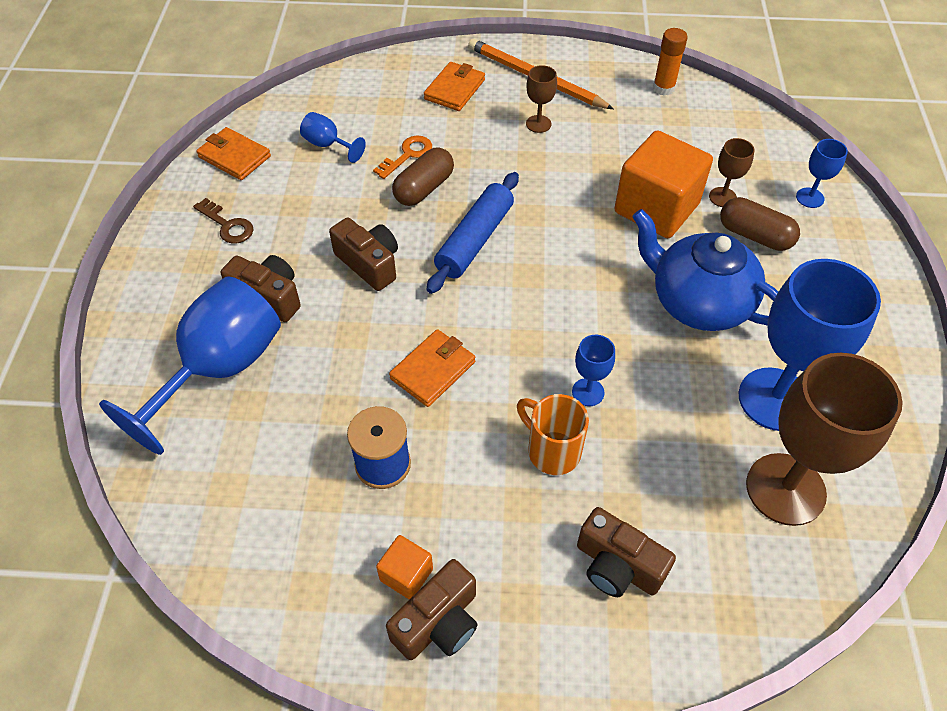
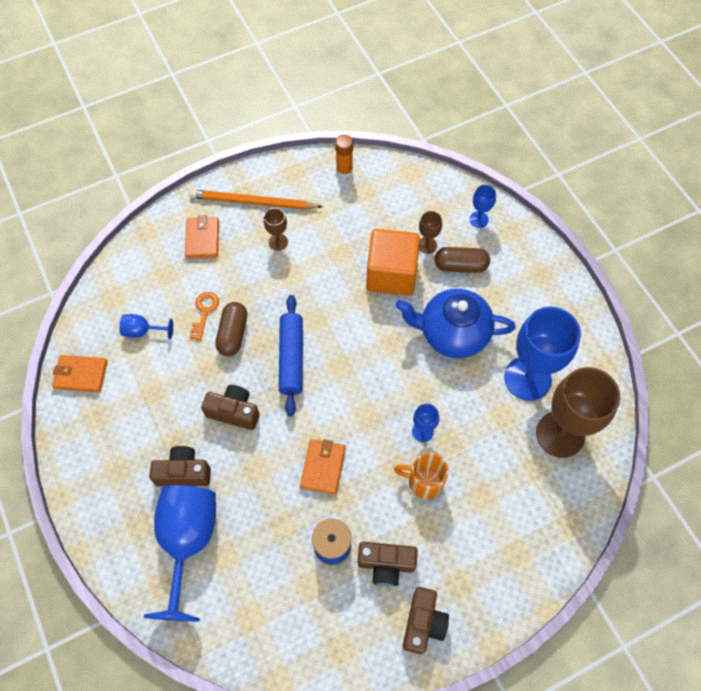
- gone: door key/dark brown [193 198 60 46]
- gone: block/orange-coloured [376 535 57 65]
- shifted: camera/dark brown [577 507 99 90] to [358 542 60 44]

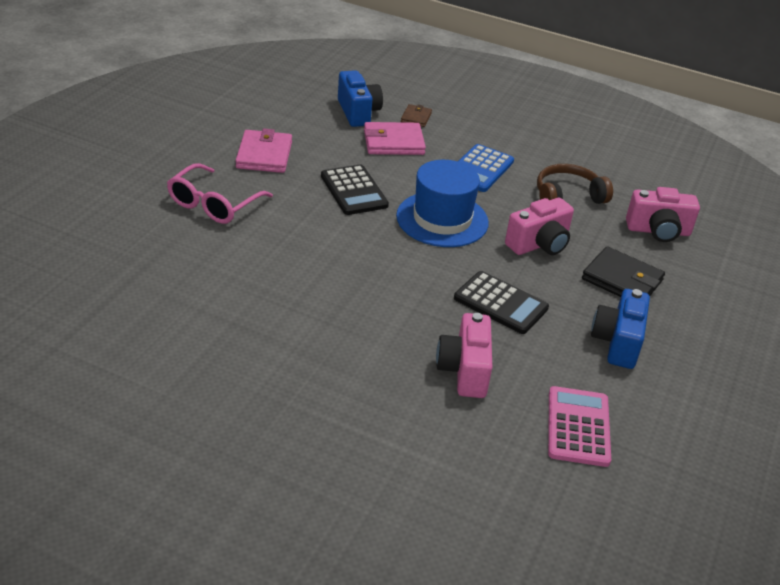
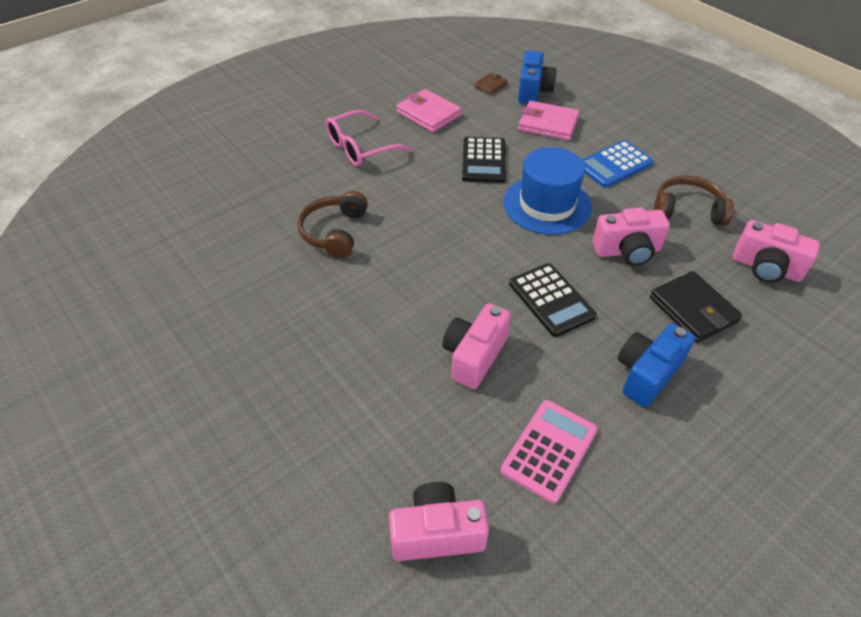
- rotated: wallet/pink [235 128 57 45] = [396 89 66 43] 75 degrees counterclockwise
- shifted: wallet/dark brown [401 104 31 23] to [474 73 34 22]
- new: headset/dark brown [297 191 71 67]
- new: camera/pink [389 482 100 79]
▬▬▬▬▬▬▬▬▬▬
Transcribe the records above exactly, leaving every picture out of the copy.

OUTPUT FOR THIS TASK
- gone: door key/dark brown [193 198 60 46]
- gone: block/orange-coloured [376 535 57 65]
- shifted: camera/dark brown [577 507 99 90] to [358 542 60 44]

- rotated: wallet/pink [235 128 57 45] = [396 89 66 43] 75 degrees counterclockwise
- shifted: wallet/dark brown [401 104 31 23] to [474 73 34 22]
- new: headset/dark brown [297 191 71 67]
- new: camera/pink [389 482 100 79]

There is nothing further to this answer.